### Task statement
In the data that follows, count each line holding the string "VASE"; answer with the number only.

(Object change listings)
-*-*-

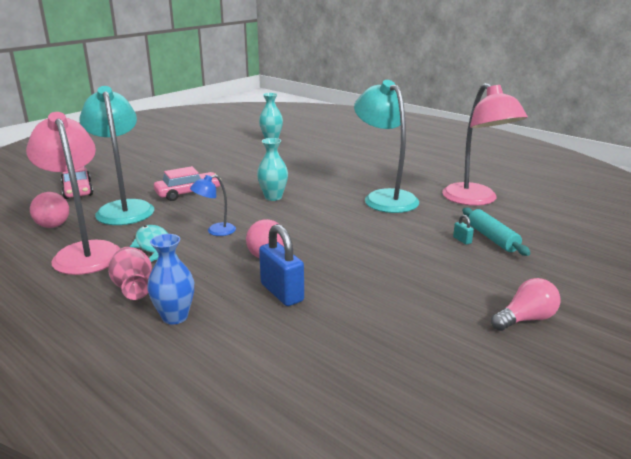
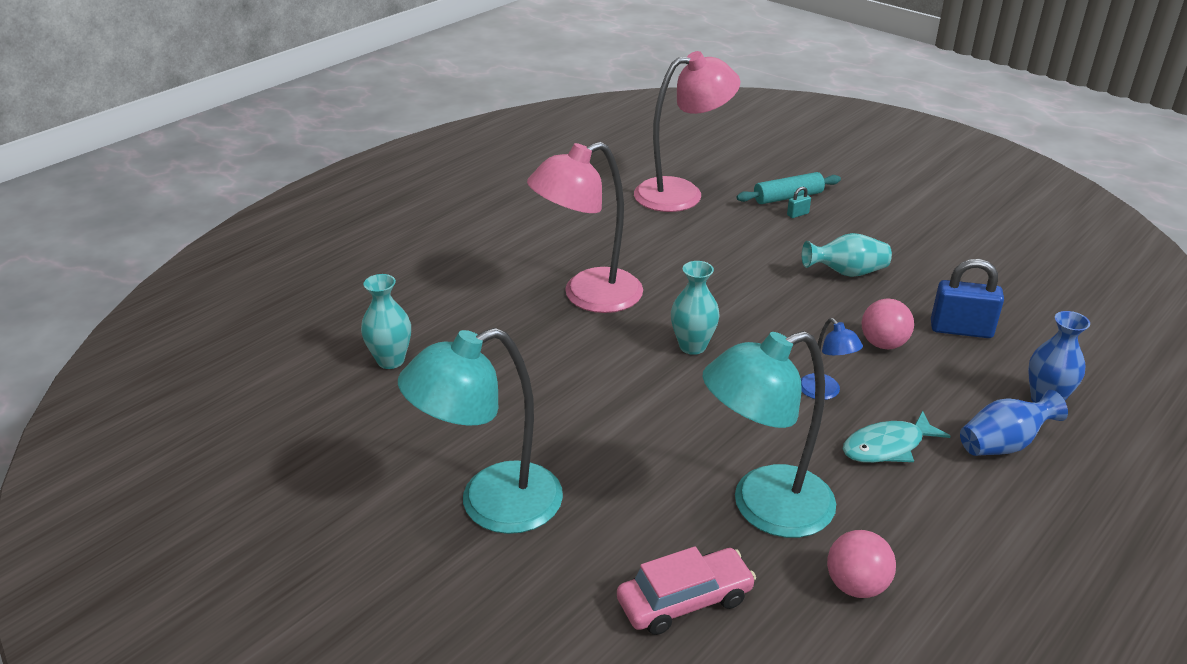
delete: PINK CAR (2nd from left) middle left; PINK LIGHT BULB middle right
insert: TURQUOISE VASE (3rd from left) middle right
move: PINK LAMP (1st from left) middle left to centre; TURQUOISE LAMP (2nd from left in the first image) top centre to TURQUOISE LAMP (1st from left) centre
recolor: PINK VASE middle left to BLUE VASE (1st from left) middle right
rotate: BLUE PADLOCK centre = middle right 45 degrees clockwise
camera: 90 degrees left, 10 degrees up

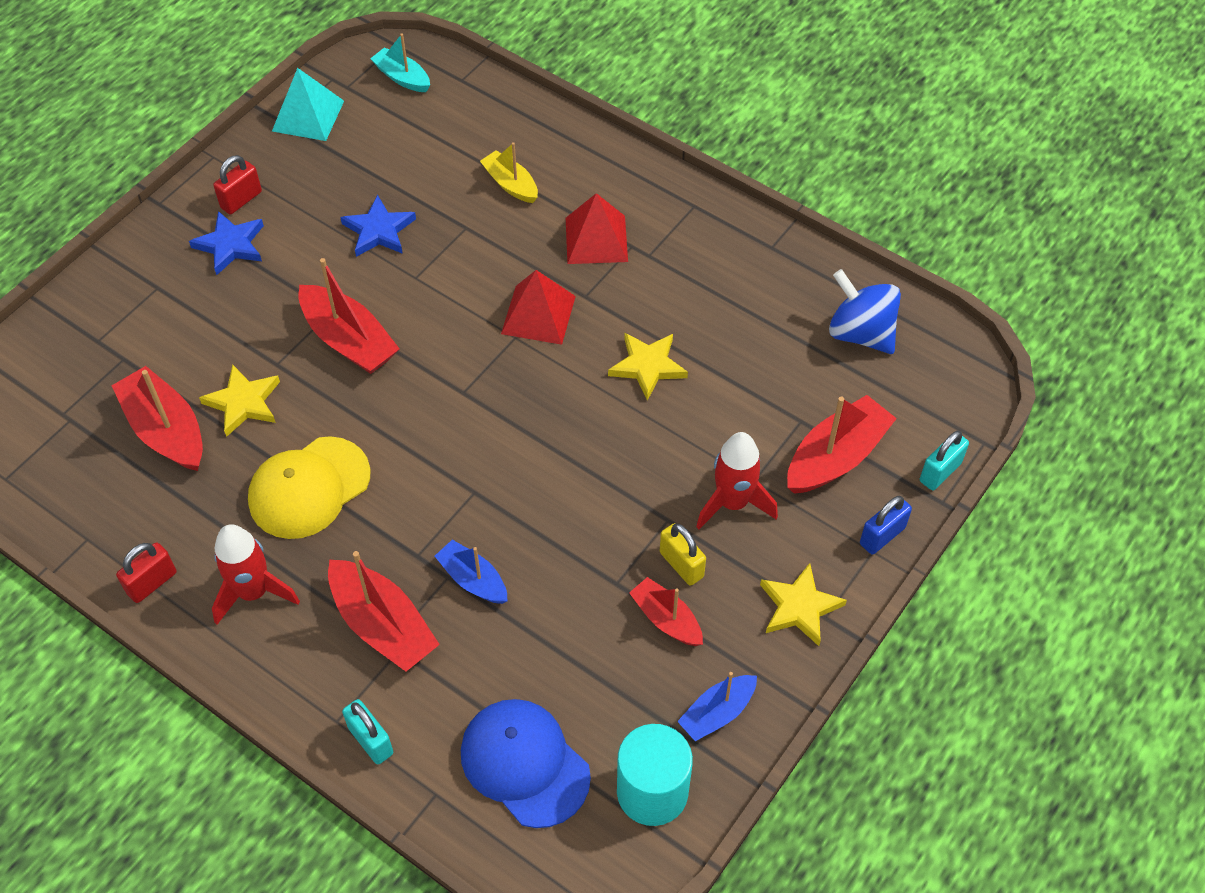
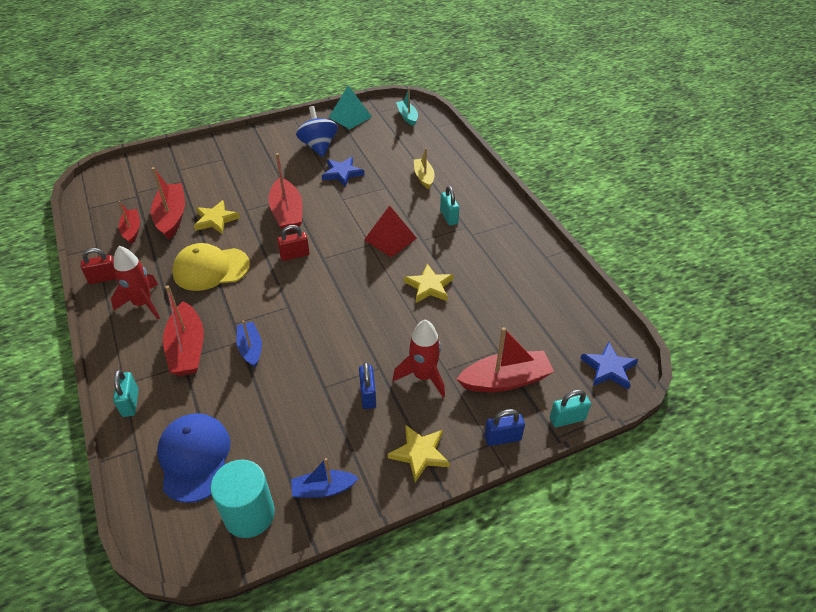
move: BLUE STAR (1st from left in the first image) top left to BLUE STAR (2nd from left) middle right; RED PADLOCK (2nd from left) top left to centre; RED BOAT (4th from left in the first image) bottom centre to RED BOAT (1st from left) middle left; BLUE SPINNING TOP middle right to top centre
replace: RED PYRAMID (2nd from left) top centre to TURQUOISE PADLOCK (2nd from left) centre
recolor: YELLOW PADLOCK centre to BLUE PADLOCK (1st from left) centre
camera: 30 degrees right, 10 degrees down

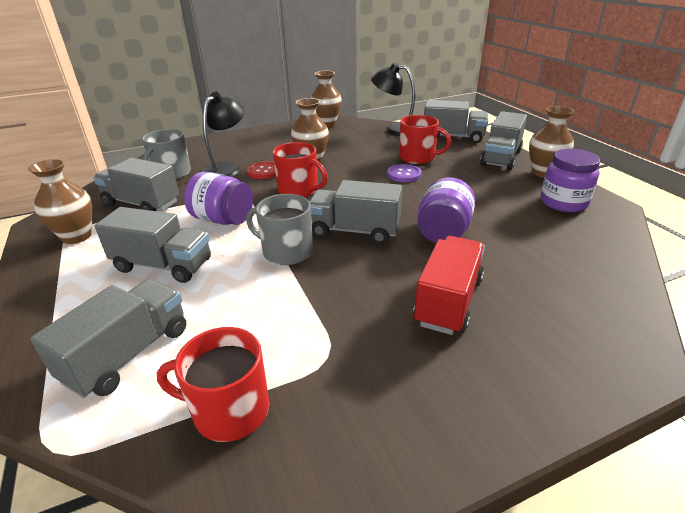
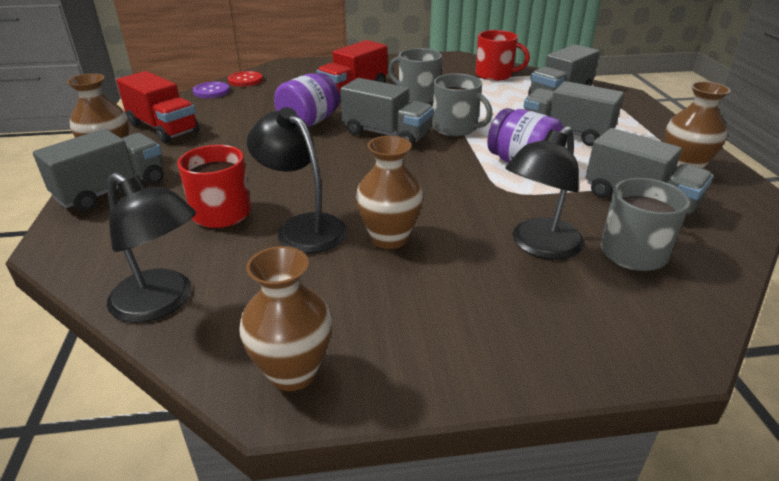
delete: RED MUG (2nd from left) top centre; GREY TRUCK (5th from left) top centre
insert: BLACK LAMP (2nd from left) centre; GREY MUG (1st from left) top centre
move: RED BUTTON top centre to top left; PURPLE BUTTON centre to top left
replace: PURPLE JAR (3rd from left) middle right to RED TRUCK (1st from left) top left
camera: 165 degrees left, 0 degrees up

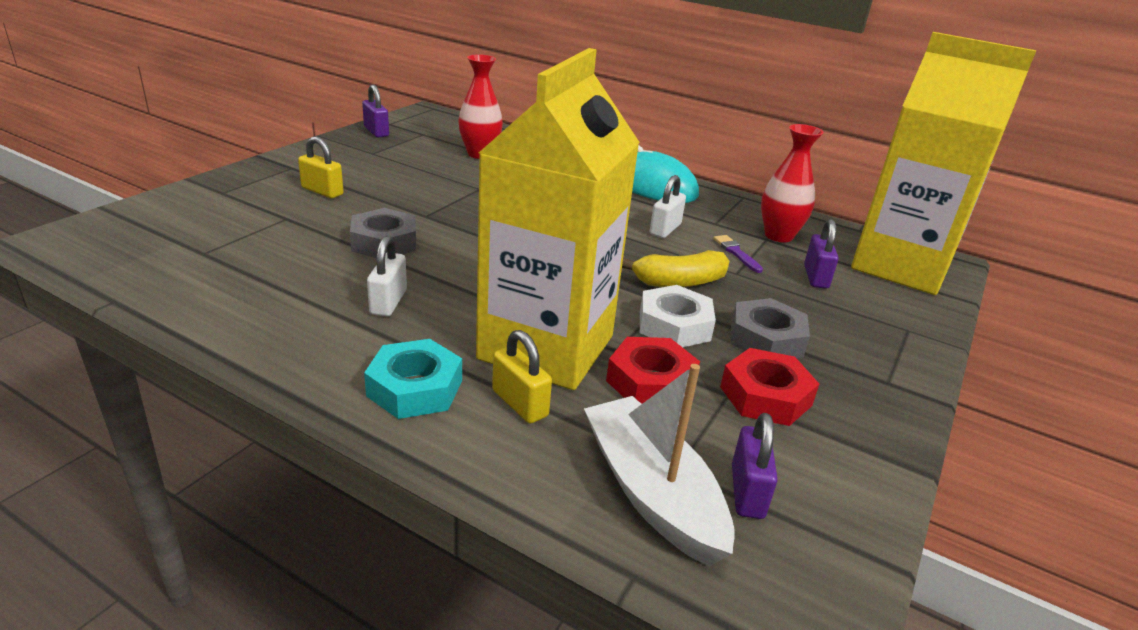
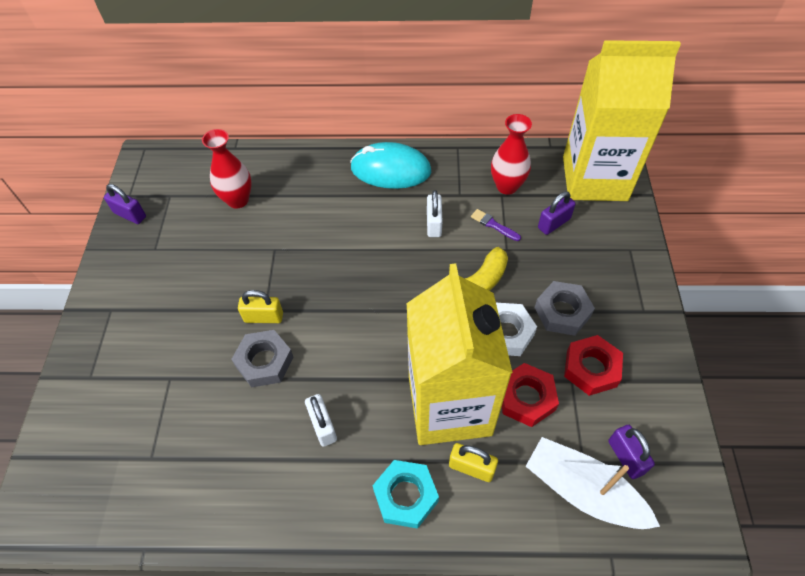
move: YELLOW PADLOCK (1st from left) top left to middle left
rotate: PURPLE PADLOCK (3rd from left in the first image) middle right = middle right 75 degrees clockwise
camera: 25 degrees left, 25 degrees up

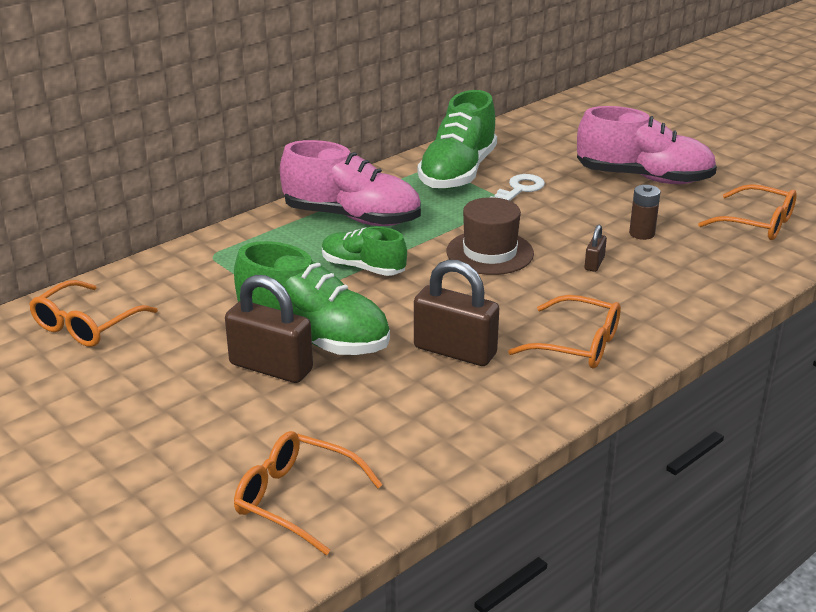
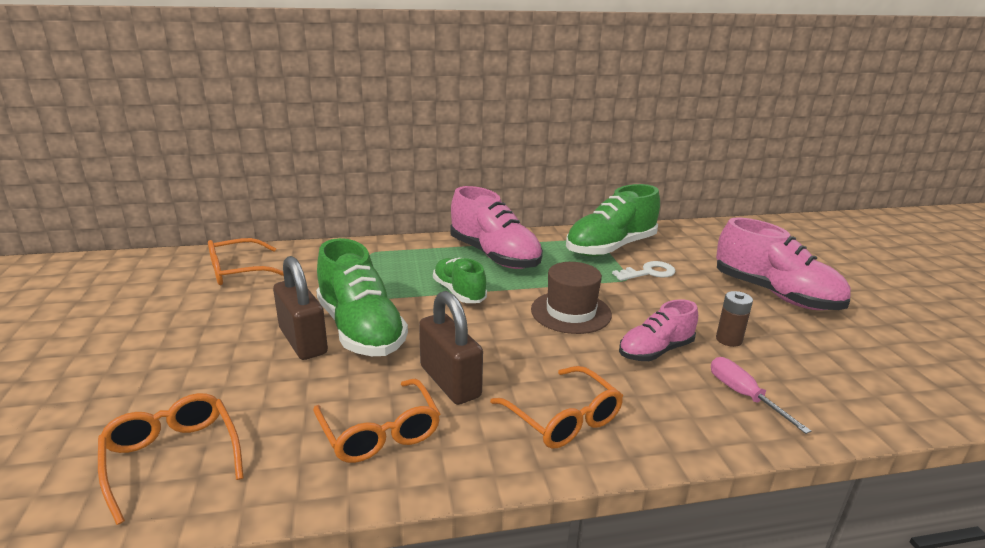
insert: PINK SCREWDRIVER bottom right
move: ORANGE GLASSES (4th from left in the first image) middle right to ORANGE GLASSES (3rd from left) bottom centre
replace: BROWN PADLOCK (3rd from left) middle right to PINK SHOE (2nd from left) middle right
camera: 30 degrees right, 5 degrees down

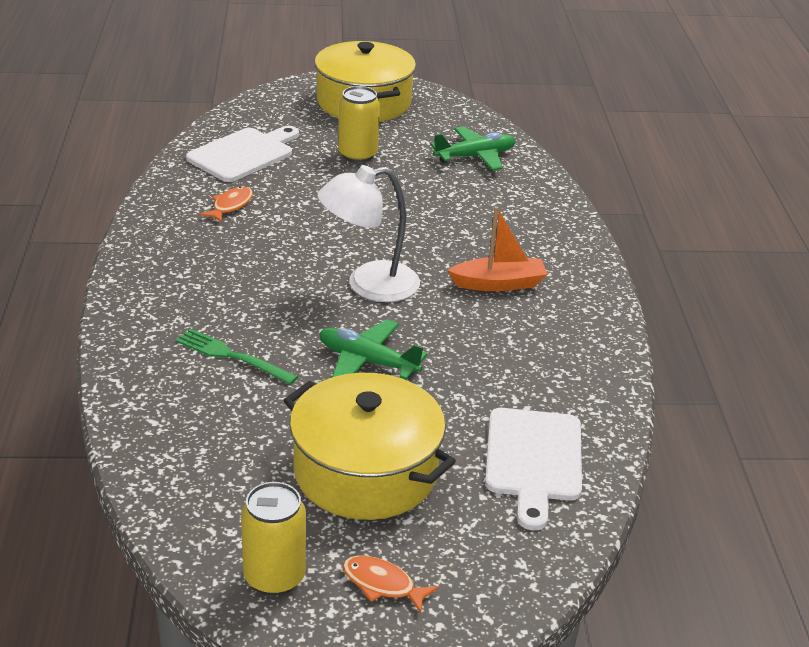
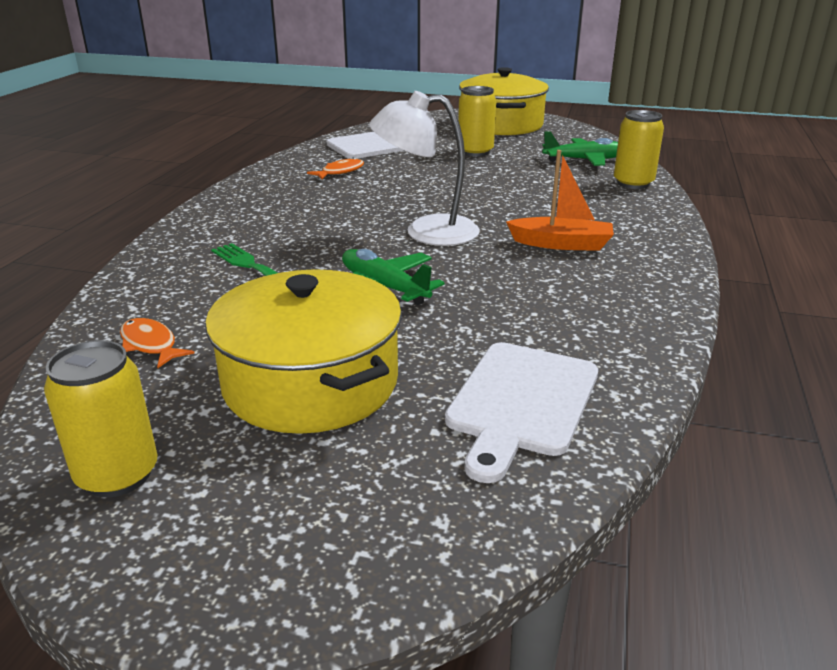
insert: YELLOW CAN (3rd from left) top right
move: ORANGE FISH (2nd from left in the first image) bottom centre to ORANGE FISH (1st from left) middle left
camera: 20 degrees right, 5 degrees down

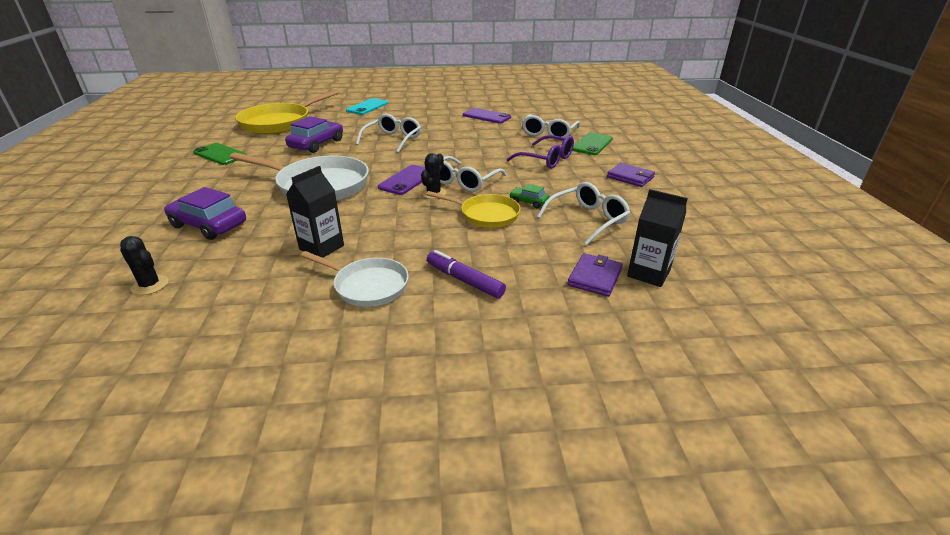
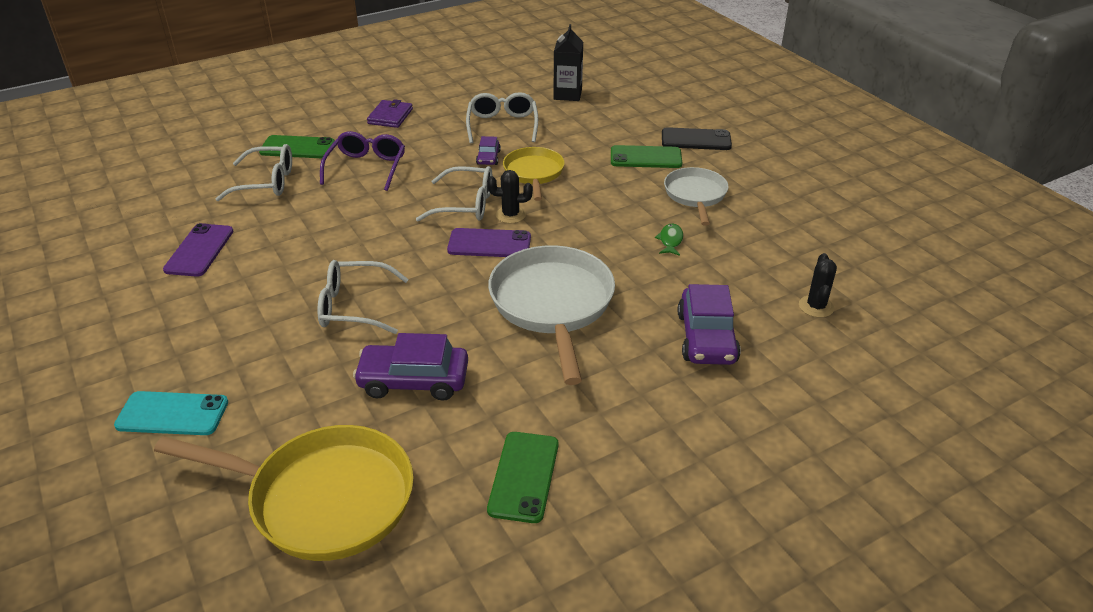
delete: PURPLE WALLET (1st from left) centre
insert: BLACK PHONE top centre
replace: BLACK CARTON (1st from left) middle left to GREEN FISH centre; PURPLE MARKER centre to GREEN PHONE (3rd from left) top centre
recolor: GREEN CAR centre to PURPLE CAR (2nd from left) top centre
rotate: WHITE GLASSES (4th from left) centre = top centre 60 degrees clockwise
camera: 115 degrees left, 5 degrees up

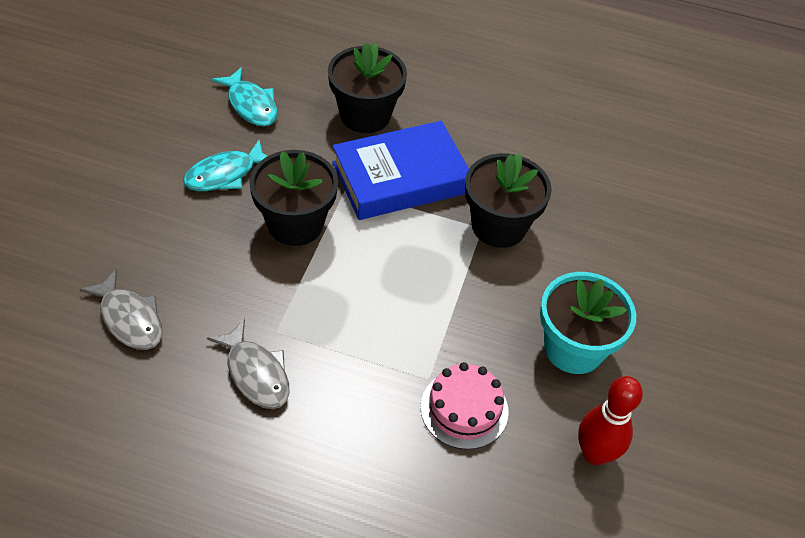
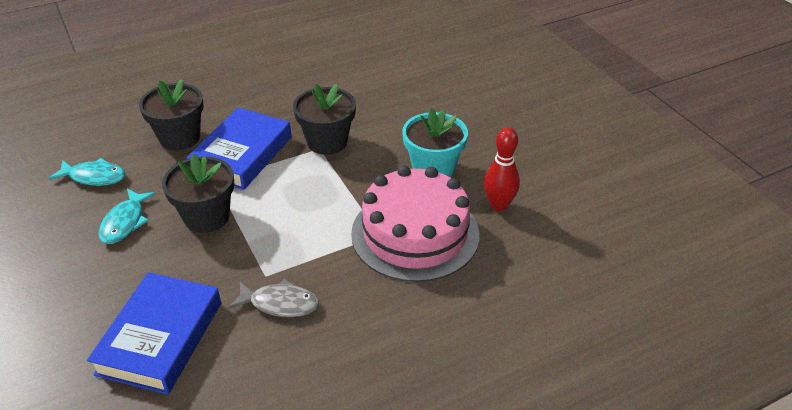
replace: GREY FISH (1st from left) middle left to BLUE BOOK (1st from left) bottom left
resize: PINK CAKE bottom centre = centre x2.00
camera: 40 degrees left, 10 degrees down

-*-*-

### Answer to this task
2